Data for the task:
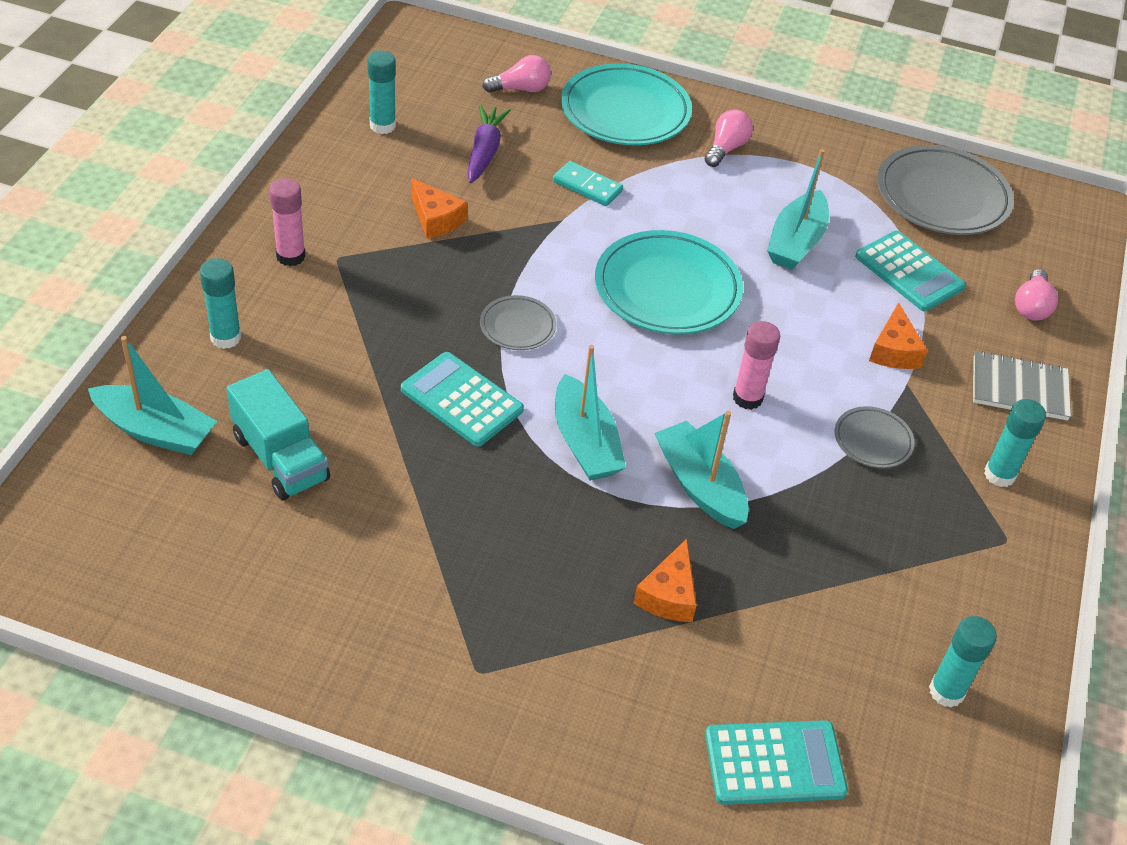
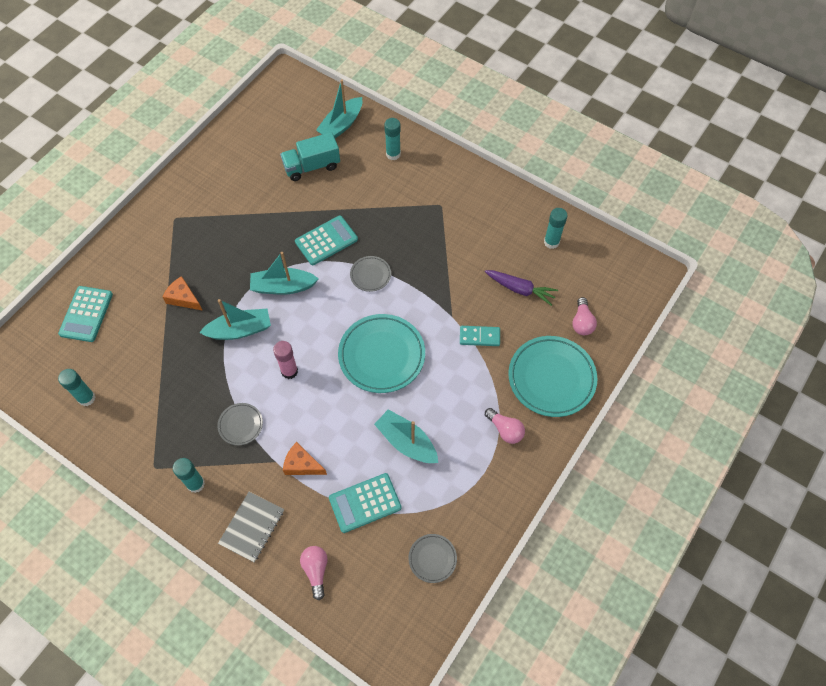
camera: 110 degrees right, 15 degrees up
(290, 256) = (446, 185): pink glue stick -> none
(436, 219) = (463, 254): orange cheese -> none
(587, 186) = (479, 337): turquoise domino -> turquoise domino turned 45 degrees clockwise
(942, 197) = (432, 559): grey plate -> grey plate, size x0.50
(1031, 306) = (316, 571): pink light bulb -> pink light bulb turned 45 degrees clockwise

...

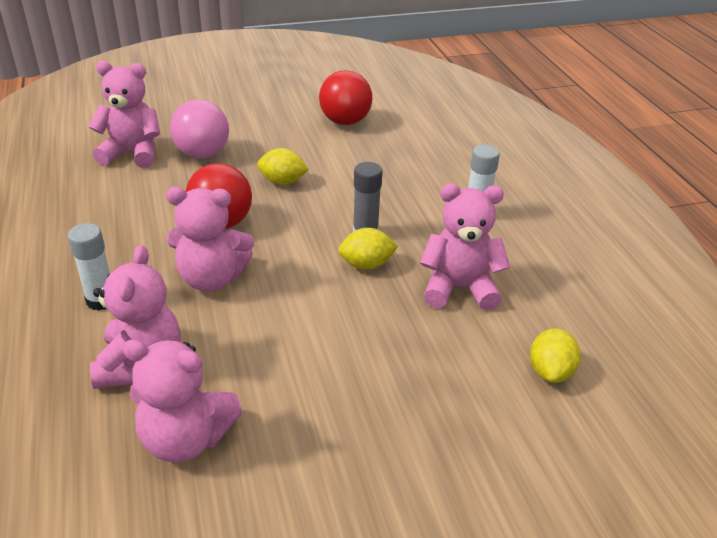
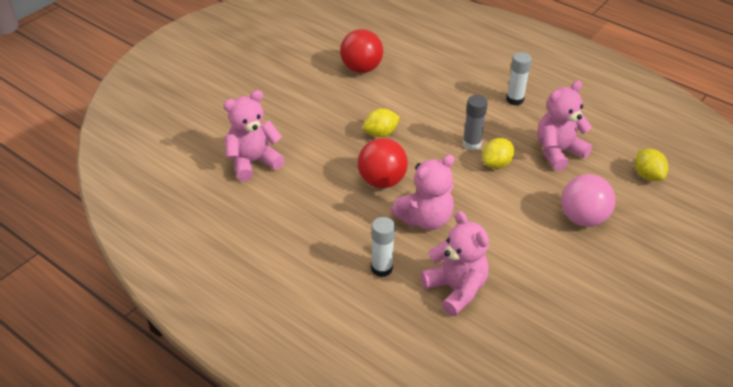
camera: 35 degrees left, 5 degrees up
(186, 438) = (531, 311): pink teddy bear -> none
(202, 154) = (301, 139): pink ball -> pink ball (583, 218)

* * *

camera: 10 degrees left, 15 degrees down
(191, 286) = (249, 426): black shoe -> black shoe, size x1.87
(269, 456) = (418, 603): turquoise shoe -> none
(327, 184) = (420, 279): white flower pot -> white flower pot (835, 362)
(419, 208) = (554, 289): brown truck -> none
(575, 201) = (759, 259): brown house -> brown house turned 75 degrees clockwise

Exercise objective:
Scan the material above for lines that contain the string "brown", and copy each such line.

Result:
(419, 208) = (554, 289): brown truck -> none
(575, 201) = (759, 259): brown house -> brown house turned 75 degrees clockwise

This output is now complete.